- **Stated exercise**
Rewrite the records below, switching every "brown circle" to "gray circle" and keeping everything else unchanged. Leave the pictures out.
--- begin Records provided ---
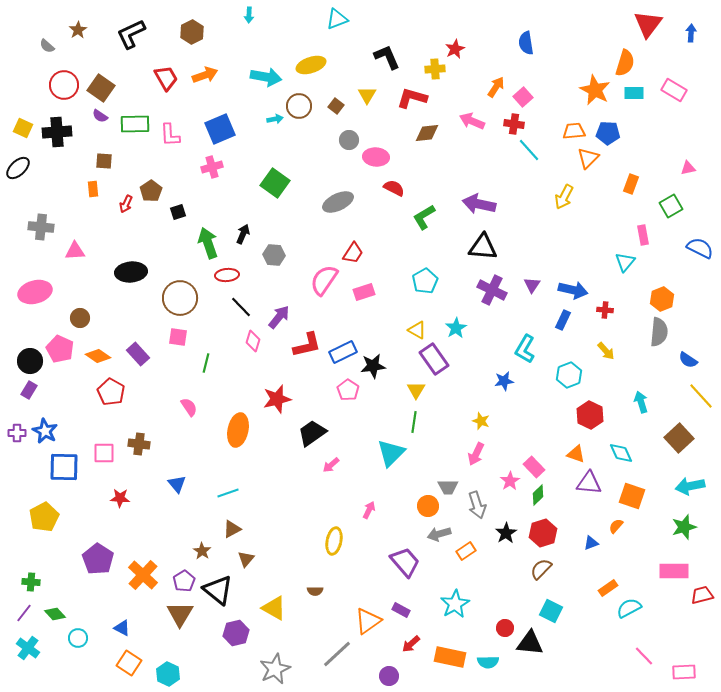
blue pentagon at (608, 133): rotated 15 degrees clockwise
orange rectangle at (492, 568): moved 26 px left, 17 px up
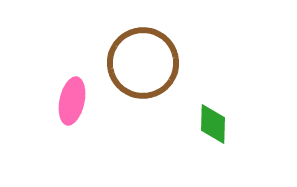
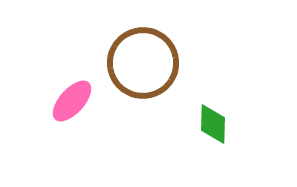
pink ellipse: rotated 30 degrees clockwise
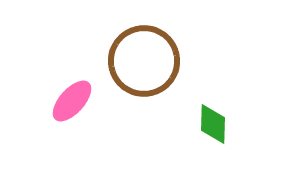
brown circle: moved 1 px right, 2 px up
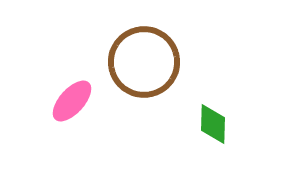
brown circle: moved 1 px down
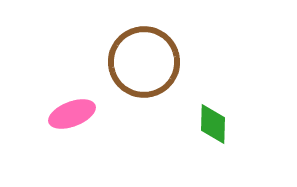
pink ellipse: moved 13 px down; rotated 27 degrees clockwise
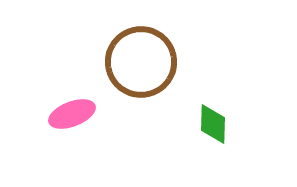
brown circle: moved 3 px left
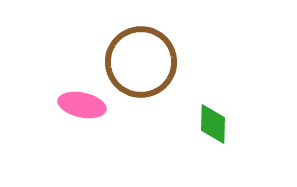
pink ellipse: moved 10 px right, 9 px up; rotated 33 degrees clockwise
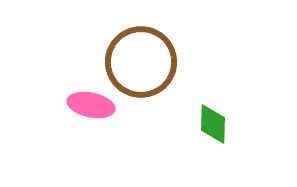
pink ellipse: moved 9 px right
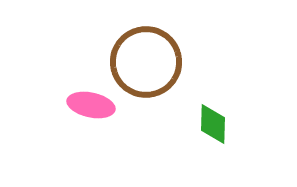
brown circle: moved 5 px right
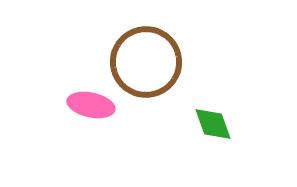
green diamond: rotated 21 degrees counterclockwise
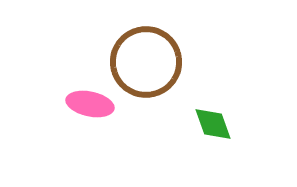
pink ellipse: moved 1 px left, 1 px up
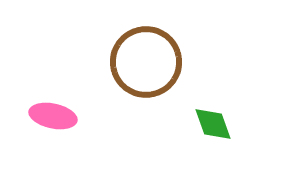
pink ellipse: moved 37 px left, 12 px down
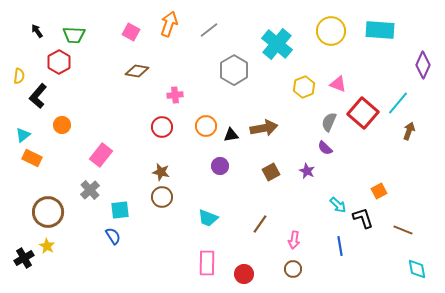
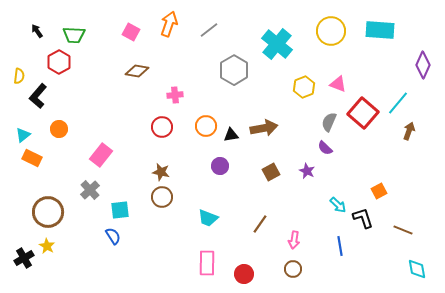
orange circle at (62, 125): moved 3 px left, 4 px down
--- end Records provided ---
- **Expected answer**
blue pentagon at (608, 133): rotated 15 degrees clockwise
orange rectangle at (492, 568): moved 26 px left, 17 px up
pink ellipse: rotated 30 degrees clockwise
gray circle: moved 1 px right, 2 px up
gray circle: moved 1 px down
pink ellipse: moved 13 px down; rotated 27 degrees clockwise
gray circle: moved 3 px left
pink ellipse: moved 10 px right, 9 px up; rotated 33 degrees clockwise
pink ellipse: moved 9 px right
gray circle: moved 5 px right
green diamond: rotated 21 degrees counterclockwise
pink ellipse: moved 1 px left, 1 px up
pink ellipse: moved 37 px left, 12 px down
orange circle at (62, 125): moved 3 px left, 4 px down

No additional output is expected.